======== Supplied information
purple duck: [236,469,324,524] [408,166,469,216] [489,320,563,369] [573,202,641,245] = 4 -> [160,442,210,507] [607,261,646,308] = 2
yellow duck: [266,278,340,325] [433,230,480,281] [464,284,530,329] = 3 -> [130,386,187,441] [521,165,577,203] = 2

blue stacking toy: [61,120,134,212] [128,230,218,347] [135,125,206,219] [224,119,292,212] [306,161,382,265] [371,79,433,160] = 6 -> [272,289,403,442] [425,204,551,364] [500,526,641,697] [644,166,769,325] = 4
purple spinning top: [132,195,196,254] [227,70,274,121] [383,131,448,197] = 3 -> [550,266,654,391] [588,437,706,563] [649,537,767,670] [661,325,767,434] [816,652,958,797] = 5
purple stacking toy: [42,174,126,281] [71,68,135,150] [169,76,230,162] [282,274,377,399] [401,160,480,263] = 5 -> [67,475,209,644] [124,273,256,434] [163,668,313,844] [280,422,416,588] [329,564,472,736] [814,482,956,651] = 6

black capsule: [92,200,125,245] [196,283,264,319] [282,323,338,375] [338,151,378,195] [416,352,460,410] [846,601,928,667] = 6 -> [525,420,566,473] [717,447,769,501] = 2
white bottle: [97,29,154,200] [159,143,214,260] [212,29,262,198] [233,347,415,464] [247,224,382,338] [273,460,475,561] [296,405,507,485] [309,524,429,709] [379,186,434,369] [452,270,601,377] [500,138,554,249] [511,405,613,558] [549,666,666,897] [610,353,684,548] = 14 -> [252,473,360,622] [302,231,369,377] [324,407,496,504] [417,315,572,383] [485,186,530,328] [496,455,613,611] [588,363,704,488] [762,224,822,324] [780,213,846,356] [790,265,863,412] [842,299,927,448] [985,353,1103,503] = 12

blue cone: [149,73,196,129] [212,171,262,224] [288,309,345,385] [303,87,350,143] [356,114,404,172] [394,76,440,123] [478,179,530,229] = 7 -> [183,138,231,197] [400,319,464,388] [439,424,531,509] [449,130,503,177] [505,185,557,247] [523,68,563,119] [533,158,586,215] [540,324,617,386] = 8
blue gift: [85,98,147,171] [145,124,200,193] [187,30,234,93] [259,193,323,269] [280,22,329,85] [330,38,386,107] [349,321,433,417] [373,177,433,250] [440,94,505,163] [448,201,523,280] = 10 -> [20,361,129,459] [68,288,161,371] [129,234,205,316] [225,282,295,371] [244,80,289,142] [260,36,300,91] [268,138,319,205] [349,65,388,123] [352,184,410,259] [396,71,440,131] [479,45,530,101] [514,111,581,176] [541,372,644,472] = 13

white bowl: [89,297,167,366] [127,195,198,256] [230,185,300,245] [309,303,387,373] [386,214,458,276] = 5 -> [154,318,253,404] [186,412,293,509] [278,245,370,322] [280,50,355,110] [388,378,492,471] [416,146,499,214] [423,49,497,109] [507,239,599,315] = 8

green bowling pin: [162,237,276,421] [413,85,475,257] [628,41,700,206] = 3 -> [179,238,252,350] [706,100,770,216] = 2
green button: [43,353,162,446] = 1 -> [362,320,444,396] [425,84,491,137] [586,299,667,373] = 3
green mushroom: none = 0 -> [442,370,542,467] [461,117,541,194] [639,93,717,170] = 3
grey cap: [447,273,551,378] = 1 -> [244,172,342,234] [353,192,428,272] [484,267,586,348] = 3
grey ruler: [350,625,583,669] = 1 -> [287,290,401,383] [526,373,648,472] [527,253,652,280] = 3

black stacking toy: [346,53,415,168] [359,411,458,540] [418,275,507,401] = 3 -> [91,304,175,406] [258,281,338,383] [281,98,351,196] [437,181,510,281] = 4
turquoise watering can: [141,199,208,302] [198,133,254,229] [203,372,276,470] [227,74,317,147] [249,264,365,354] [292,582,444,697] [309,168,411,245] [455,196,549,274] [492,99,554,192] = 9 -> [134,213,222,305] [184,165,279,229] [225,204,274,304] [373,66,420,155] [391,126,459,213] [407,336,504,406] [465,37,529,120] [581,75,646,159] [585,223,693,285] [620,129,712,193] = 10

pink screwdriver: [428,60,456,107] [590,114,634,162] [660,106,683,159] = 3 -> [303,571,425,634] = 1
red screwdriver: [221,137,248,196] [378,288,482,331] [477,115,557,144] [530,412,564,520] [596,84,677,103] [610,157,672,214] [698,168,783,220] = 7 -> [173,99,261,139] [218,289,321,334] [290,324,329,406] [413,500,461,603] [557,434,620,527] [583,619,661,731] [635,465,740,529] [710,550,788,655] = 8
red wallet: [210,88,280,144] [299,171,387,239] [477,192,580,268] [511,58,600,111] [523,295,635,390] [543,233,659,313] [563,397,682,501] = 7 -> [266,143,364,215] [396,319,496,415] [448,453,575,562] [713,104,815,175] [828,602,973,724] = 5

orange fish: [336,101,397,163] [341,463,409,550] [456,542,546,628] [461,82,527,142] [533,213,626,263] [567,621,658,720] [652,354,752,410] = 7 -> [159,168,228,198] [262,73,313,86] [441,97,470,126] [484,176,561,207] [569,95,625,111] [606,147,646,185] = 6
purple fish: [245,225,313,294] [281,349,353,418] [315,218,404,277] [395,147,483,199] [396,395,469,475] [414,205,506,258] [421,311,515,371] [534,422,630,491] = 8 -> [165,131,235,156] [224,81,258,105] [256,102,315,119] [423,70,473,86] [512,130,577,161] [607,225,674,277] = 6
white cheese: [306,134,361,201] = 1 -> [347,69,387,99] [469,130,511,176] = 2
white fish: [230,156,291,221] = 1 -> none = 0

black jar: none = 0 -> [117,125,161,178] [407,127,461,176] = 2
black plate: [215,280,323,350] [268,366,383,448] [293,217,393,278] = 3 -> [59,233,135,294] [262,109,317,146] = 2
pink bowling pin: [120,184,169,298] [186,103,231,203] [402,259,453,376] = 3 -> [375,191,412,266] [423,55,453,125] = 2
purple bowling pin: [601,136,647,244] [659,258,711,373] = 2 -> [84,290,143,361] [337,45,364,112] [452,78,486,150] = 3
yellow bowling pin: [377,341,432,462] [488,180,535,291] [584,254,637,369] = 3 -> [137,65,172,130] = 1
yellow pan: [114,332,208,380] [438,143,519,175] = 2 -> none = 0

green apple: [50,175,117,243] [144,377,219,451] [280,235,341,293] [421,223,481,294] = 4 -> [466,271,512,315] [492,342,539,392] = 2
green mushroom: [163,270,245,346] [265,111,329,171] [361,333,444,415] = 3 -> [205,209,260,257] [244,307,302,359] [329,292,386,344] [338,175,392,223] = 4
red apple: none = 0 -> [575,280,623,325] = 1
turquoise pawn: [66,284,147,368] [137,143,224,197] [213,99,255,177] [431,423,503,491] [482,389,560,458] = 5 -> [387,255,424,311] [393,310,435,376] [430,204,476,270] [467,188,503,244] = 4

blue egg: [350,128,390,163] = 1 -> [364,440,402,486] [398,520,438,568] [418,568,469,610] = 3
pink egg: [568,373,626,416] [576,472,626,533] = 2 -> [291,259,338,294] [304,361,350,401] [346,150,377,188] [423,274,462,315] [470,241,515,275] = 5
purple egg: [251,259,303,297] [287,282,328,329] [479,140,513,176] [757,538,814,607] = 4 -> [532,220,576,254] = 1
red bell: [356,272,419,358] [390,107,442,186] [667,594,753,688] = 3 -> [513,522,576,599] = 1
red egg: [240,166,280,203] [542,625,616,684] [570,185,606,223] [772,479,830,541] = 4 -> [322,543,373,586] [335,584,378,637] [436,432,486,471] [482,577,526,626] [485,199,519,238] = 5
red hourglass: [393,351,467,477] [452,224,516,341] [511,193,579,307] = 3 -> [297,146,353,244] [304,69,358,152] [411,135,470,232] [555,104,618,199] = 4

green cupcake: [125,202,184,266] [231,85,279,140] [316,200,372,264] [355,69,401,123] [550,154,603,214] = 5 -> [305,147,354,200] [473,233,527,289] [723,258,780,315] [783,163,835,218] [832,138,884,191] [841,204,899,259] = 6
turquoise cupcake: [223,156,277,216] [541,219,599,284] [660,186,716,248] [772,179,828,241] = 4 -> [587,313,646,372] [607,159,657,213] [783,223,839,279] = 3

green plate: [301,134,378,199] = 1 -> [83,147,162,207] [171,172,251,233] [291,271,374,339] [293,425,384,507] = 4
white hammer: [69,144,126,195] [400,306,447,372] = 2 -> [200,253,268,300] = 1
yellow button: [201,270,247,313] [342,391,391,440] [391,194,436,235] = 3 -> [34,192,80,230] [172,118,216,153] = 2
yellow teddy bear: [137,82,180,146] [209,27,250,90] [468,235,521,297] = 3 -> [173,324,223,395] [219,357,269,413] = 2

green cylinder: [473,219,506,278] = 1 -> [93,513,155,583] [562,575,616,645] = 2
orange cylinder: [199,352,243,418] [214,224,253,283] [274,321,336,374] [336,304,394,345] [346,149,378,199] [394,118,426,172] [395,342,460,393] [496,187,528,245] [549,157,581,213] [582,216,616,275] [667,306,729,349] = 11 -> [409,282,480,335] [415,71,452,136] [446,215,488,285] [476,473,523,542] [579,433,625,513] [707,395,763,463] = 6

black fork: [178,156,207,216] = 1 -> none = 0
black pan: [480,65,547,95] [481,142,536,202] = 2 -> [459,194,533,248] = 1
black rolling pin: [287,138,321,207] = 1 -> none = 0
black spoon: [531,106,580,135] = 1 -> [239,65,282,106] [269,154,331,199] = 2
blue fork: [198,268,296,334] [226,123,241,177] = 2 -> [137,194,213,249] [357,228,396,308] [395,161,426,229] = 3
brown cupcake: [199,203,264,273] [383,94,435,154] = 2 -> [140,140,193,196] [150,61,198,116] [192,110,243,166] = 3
================
### Required work
Retype the portion of the data above that starts on the line with "red screwdriver: [221,137,248,196]" and finishes on the line with "red apple: none = 0 -> [575,280,623,325] = 1", including both of those lines.

### Solution for this task
red screwdriver: [221,137,248,196] [378,288,482,331] [477,115,557,144] [530,412,564,520] [596,84,677,103] [610,157,672,214] [698,168,783,220] = 7 -> [173,99,261,139] [218,289,321,334] [290,324,329,406] [413,500,461,603] [557,434,620,527] [583,619,661,731] [635,465,740,529] [710,550,788,655] = 8
red wallet: [210,88,280,144] [299,171,387,239] [477,192,580,268] [511,58,600,111] [523,295,635,390] [543,233,659,313] [563,397,682,501] = 7 -> [266,143,364,215] [396,319,496,415] [448,453,575,562] [713,104,815,175] [828,602,973,724] = 5

orange fish: [336,101,397,163] [341,463,409,550] [456,542,546,628] [461,82,527,142] [533,213,626,263] [567,621,658,720] [652,354,752,410] = 7 -> [159,168,228,198] [262,73,313,86] [441,97,470,126] [484,176,561,207] [569,95,625,111] [606,147,646,185] = 6
purple fish: [245,225,313,294] [281,349,353,418] [315,218,404,277] [395,147,483,199] [396,395,469,475] [414,205,506,258] [421,311,515,371] [534,422,630,491] = 8 -> [165,131,235,156] [224,81,258,105] [256,102,315,119] [423,70,473,86] [512,130,577,161] [607,225,674,277] = 6
white cheese: [306,134,361,201] = 1 -> [347,69,387,99] [469,130,511,176] = 2
white fish: [230,156,291,221] = 1 -> none = 0

black jar: none = 0 -> [117,125,161,178] [407,127,461,176] = 2
black plate: [215,280,323,350] [268,366,383,448] [293,217,393,278] = 3 -> [59,233,135,294] [262,109,317,146] = 2
pink bowling pin: [120,184,169,298] [186,103,231,203] [402,259,453,376] = 3 -> [375,191,412,266] [423,55,453,125] = 2
purple bowling pin: [601,136,647,244] [659,258,711,373] = 2 -> [84,290,143,361] [337,45,364,112] [452,78,486,150] = 3
yellow bowling pin: [377,341,432,462] [488,180,535,291] [584,254,637,369] = 3 -> [137,65,172,130] = 1
yellow pan: [114,332,208,380] [438,143,519,175] = 2 -> none = 0

green apple: [50,175,117,243] [144,377,219,451] [280,235,341,293] [421,223,481,294] = 4 -> [466,271,512,315] [492,342,539,392] = 2
green mushroom: [163,270,245,346] [265,111,329,171] [361,333,444,415] = 3 -> [205,209,260,257] [244,307,302,359] [329,292,386,344] [338,175,392,223] = 4
red apple: none = 0 -> [575,280,623,325] = 1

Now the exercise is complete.